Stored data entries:
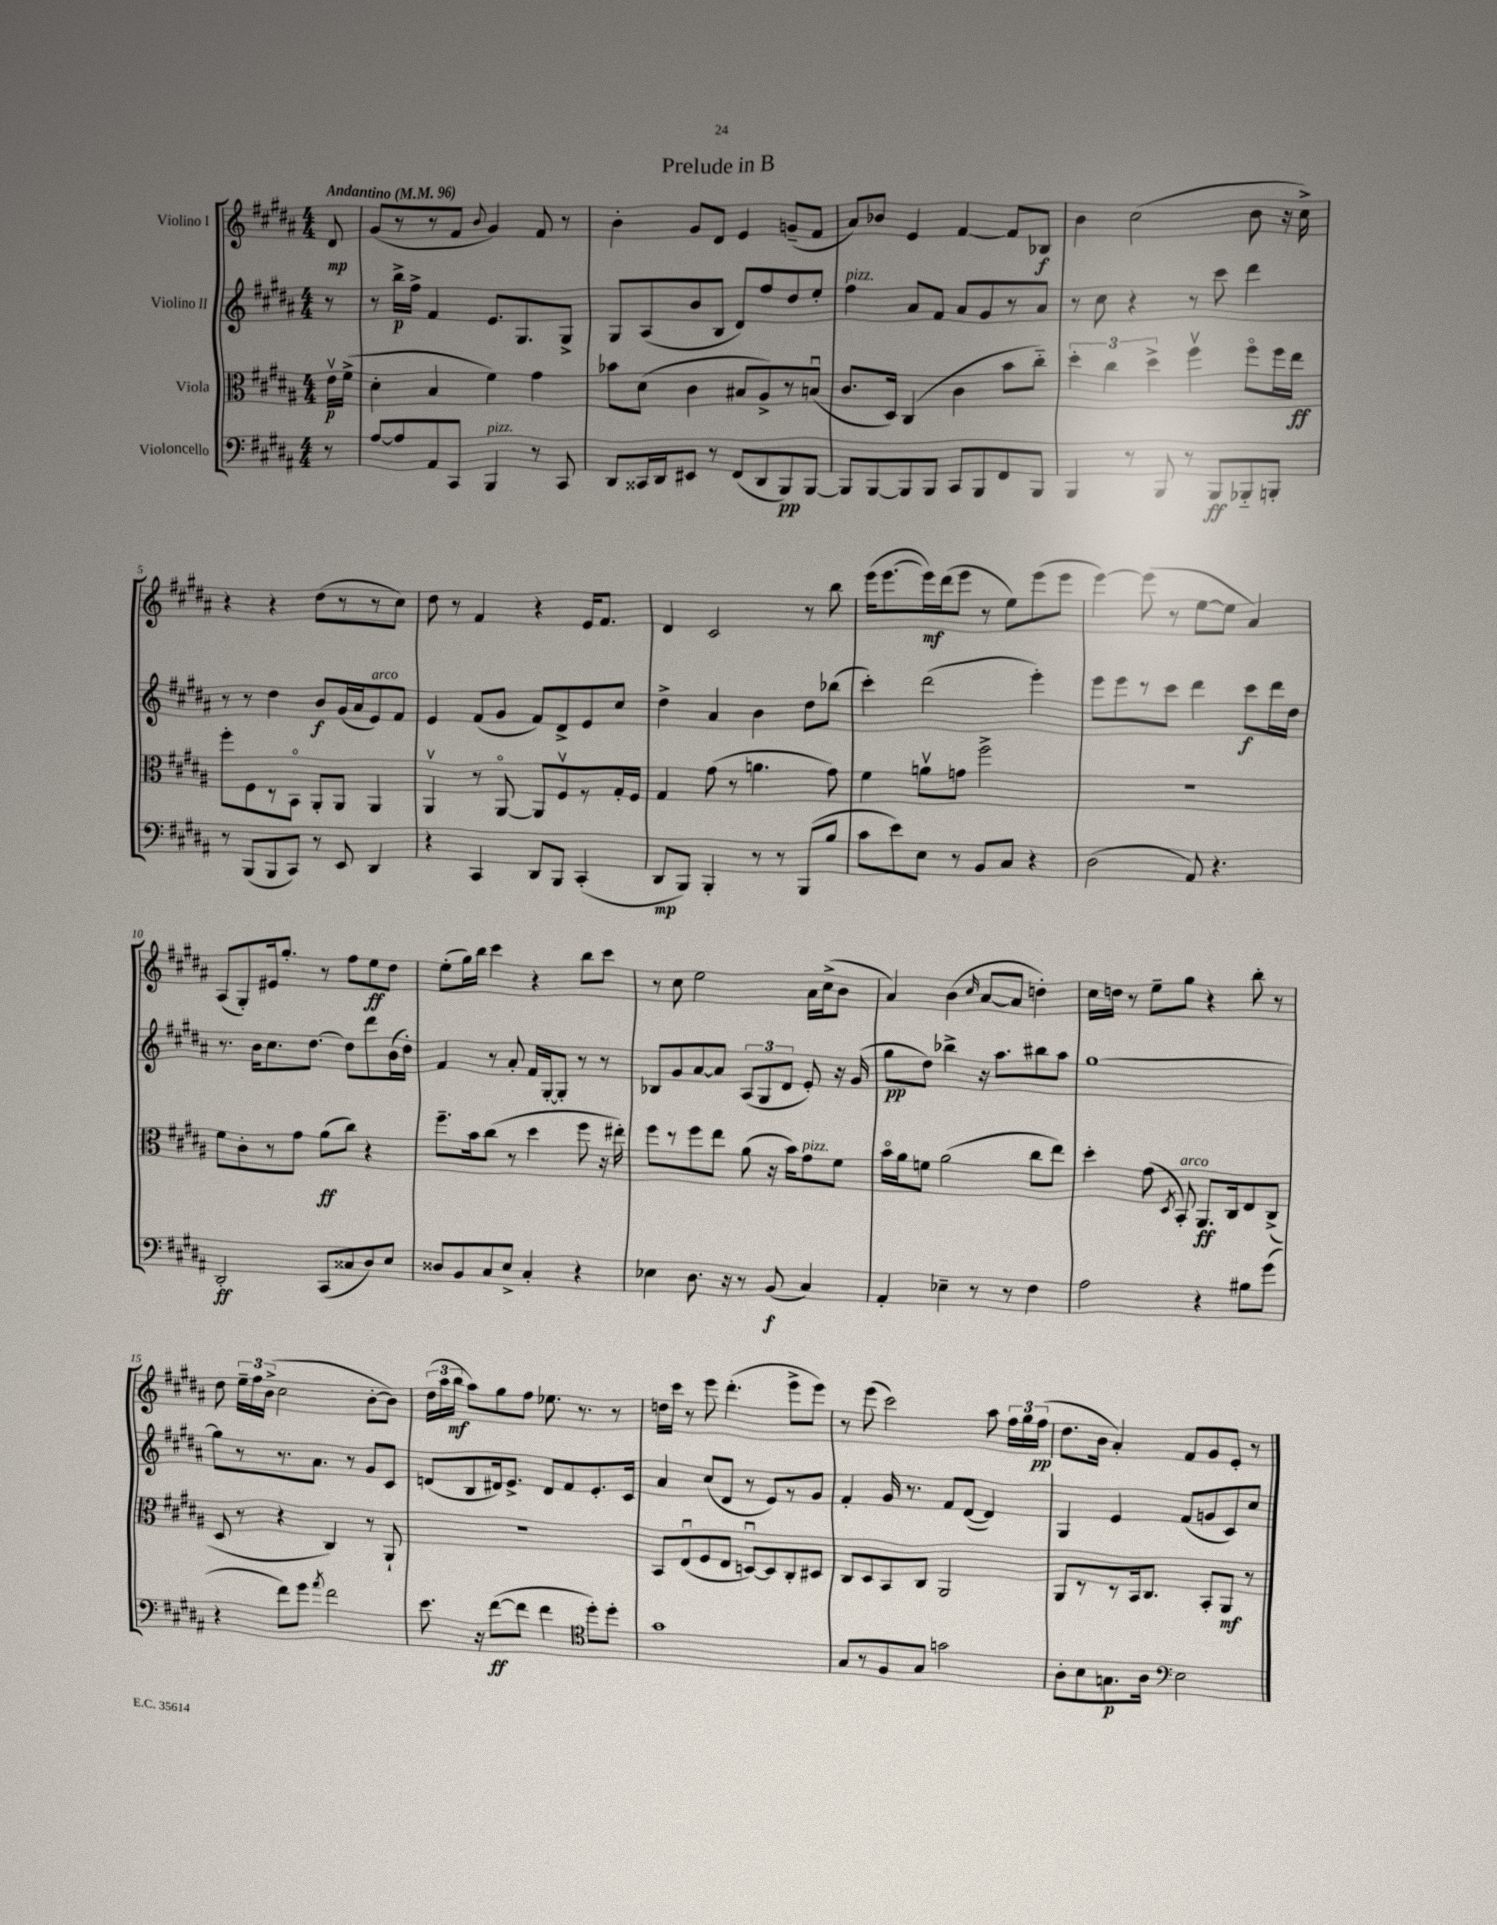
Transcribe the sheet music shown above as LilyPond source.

\header { title = "Prelude in B" }
<<
\new StaffGroup <<
\new Staff = "s0" \with { instrumentName = "Violino I" } {
    \clef treble \key b \major \numericTimeSignature \time 4/4 \partial 8 \tempo "Andantino" 4 = 96
    \autoBeamOff dis'8\mp |
    gis'8[( r8 r8 fis'8] \appoggiatura { b'8 } gis'4) fis'8 r8 |
    b'4-. gis'8[ dis'8] e'4 g'8[--( fis'8] |
    ais'8[) bes'8] e'4 fis'4~ fis'8[ bes8]\f |
    b'4 cis''2( b'8 r16 cis''16->) |
    r4 r4 dis''8[( r8 r8 cis''8]) |
    dis''8 r8 fis'4 r4 e'16[ fis'8.] |
    dis'4 cis'2 r8 b''8 |
    e'''16[( e'''8.~ e'''16\mf) dis'''16( e'''8] r8 e''8[) e'''8( e'''8] |
    e'''4~) e'''8( r8 e''8[~ e''8] ais'4) |
    ais8[( gis8-.) eis'16 gis''8.]-. r8 fis''8[ e''8\ff dis''8] |
    e''8[-.( gis''16) b''16] cis'''4 r4 b''8[ cis'''8] |
    r8 cis''8 e''2 ais'16[ cis''16->( b'8] |
    ais'4) b'4( \grace { cis''16 } ais'8[~ ais'8] d''4-.) |
    cis''16[ d''16] r8 e''8[-- gis''8] r4 b''8-. r8 |
    dis''8 \tuplet 3/2 { e''16[-- fis''16 b'16]->( } cis''2 b'8[~-. b'8]) |
    \tuplet 3/2 { dis''16[( ais''16 b''16]\mf } ais''8[) gis''8 fis''8] ees''8. r8. r8 |
    d''16[ cis'''16] r8 e'''8 dis'''4.-.( e'''8[-> e'''8]) |
    r8 e'''8( cis'''2) ais''8 \tuplet 3/2 { fis''16[ gis''16 fis''16]\pp( } |
    dis''8.[ b'16] ais'4-.) fis'8[ gis'8 e'8]-. r8 \bar "|." |
}
\new Staff = "s1" \with { instrumentName = "Violino II" } {
    \clef treble \key b \major \numericTimeSignature \time 4/4 \partial 8
    \autoBeamOff r8 |
    r8 b''16[->\p fis''16]-> fis'4 e'8.[ gis8. gis8]-> |
    gis8[ ais8( b'8 b8] dis'8[) fis''8 dis''8 e''8]-. |
    fis''4^\markup { \italic "pizz." } ais'8[ fis'8] ais'8[ gis'8 r8 ais'8] |
    r8 cis''8 r4 r8 cis'''8 dis'''4 |
    r8 r8 dis''4 b'8[\f gis'16( ais'16 e'8^\markup { \italic "arco" }) fis'8] |
    e'4 fis'8[( gis'8] fis'8[) dis'8-> e'8 cis''8] |
    dis''4-> ais'4 b'4 dis''8[ bes''8]( |
    cis'''4-.) dis'''2( e'''4-.) |
    e'''8[ e'''8 r8 cis'''8] dis'''4 cis'''8[\f dis'''16 dis''16] |
    r8. b'16[ cis''8. dis''8.]~ dis''8[ dis'''8 b'16( dis''16]-.) |
    fis'4 r8 ais'8-. fis'16[ gis16~-. gis8]-. r8 r8 |
    bes8[ gis'8 ais'8~ ais'8] \tuplet 3/2 { ais8[( gis8 dis'8] } e'8-.) r16 gis'16( |
    gis''8[\pp dis''8]) bes''4-> r16 ais''8.[ bis''8 ais''8] |
    gis''1~ |
    gis''8[ r8 r8. ais'8.] r8 gis'8[ cis'8] |
    d'8[( b8 dis'16) e'8.]-> dis'8[ fis'8 e'8.-. cis'16] |
    ais'4 cis''8[( dis'8] r8 e'8[) r8 gis'8] |
    fis'4-. gis'16 r8. fis'8[ dis'8]~( dis'4) |
    gis4 e'4 fis'8[( g'8 cis'8) cis''8] \bar "|." |
}
\new Staff = "s2" \with { instrumentName = "Viola" } {
    \clef alto \key b \major \numericTimeSignature \time 4/4 \partial 8
    \autoBeamOff e'16[\upbow\p fis'16]->( |
    dis'4-. b4 fis'4) gis'4 |
    bes'8[ dis'8]( cis'4 bis8[ ais8->) r8 b8]\downbow( |
    cis'8.[ dis16]) cis4( cis'4 b'8[ cis''8]-_) |
    \tuplet 3/2 { dis''4-. cis''4 dis''4-> } fis''4\upbow fis''8[\flageolet fis''16 e''16]\ff |
    fis''8[-. fis8 r8 b,8]\flageolet ais,8[-. ais,8] ais,4 |
    ais,4\upbow r8 ais,8~\flageolet ais,8[ fis8\upbow r8 gis16-. fis16] |
    gis4 gis'8( r8 a'4. gis'8) |
    fis'4 a'8[\upbow g'8] fis''2-> |
    R1 |
    fis'8[ cis'8-. r8 gis'8] ais'8[\ff( cis''8]) r4 |
    fis''8.[-- b'16 cis''8]( r8 dis''4 fis''8 r16 eis''16-.) |
    fis''8[ r8 fis''8 e''8] ais'8( r16 b'16[) gis'8^\markup { \italic "pizz." } fis'8] |
    b'16[\flageolet ais'16 f'8] ais'2( cis''8[ e''8]) |
    dis''4-. gis'8( \acciaccatura { dis8 } b,8-.^\markup { \italic "arco" }) ais,8.[\ff cis16 e8 cis8]->( |
    dis8 r8 r4 cis4) r8 ais,8-! |
    R1 |
    b,8[ e8\downbow( fis8 e8] d8[~\downbow) d8 cis8-. dis8] |
    cis8[ dis8 b,8 cis8] ais,2 |
    ais,8[ r8 r8 b,16 cis8.] b,8[-. ais,8]\mf r8 \bar "|." |
}
\new Staff = "s3" \with { instrumentName = "Violoncello" } {
    \clef bass \key b \major \numericTimeSignature \time 4/4 \partial 8
    \autoBeamOff r8 |
    ais8[~ ais8 ais,8 cis,8] b,,4^\markup { \italic "pizz." } r8 cis,8 |
    dis,8[ cisis,16 dis,16 eis,8] r8 fis,8[( dis,8 b,,8\pp) b,,8]~ |
    b,,8[ b,,8~ b,,8 b,,8] cis,8[ b,,8 fis,8 b,,8] |
    b,,4 r8 b,,8 r8 b,,8[\ff bes,,8-_ b,,8]-. |
    r8 b,,8[( b,,8 cis,8]) r8 e,8 dis,4 |
    r4 cis,4 dis,8[ b,,8] cis,4-.( |
    dis,8[\mp b,,8]) b,,4-. r8 r8 b,,8[( b8] |
    cis'8[ e'8) e8] r8 b,8[ cis8] r4 |
    dis2( ais,8) r4. |
    dis,2-.\ff cis,8[( cisis8 dis8) e8] |
    disis8[ b,8 cis8 e8]-> cis4-. r4 |
    ees4 dis8. r16 r8 b,8\f( cis4) |
    ais,4-. ees4-- r8 r8 fis4 |
    ais2 r4 bis8[ gis'8]( |
    r4 fis'8[) gis'8] \acciaccatura { ais'8 } fis'2 |
    e'8. r16 fis'8[~\ff( fis'8] fis'4 \clef tenor dis''8[-.) dis''8]-. |
    gis'1 |
    gis8[ r8 fis8 gis8] g'2 |
    ais8[-. b8 g8.\p ais16] \clef bass e2 \bar "|." |
}
>>
>>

— What is being asked —
Gather every line of the material above that contains the string "clef" and copy each one out. Treat uppercase and lowercase letters as different.

— Written solution —
    \clef treble \key b \major \numericTimeSignature \time 4/4 \partial 8 \tempo "Andantino" 4 = 96
    \clef treble \key b \major \numericTimeSignature \time 4/4 \partial 8
    \clef alto \key b \major \numericTimeSignature \time 4/4 \partial 8
    \clef bass \key b \major \numericTimeSignature \time 4/4 \partial 8
    e'8. r16 fis'8[~\ff( fis'8] fis'4 \clef tenor dis''8[-.) dis''8]-. |
    ais8[-. b8 g8.\p ais16] \clef bass e2 \bar "|." |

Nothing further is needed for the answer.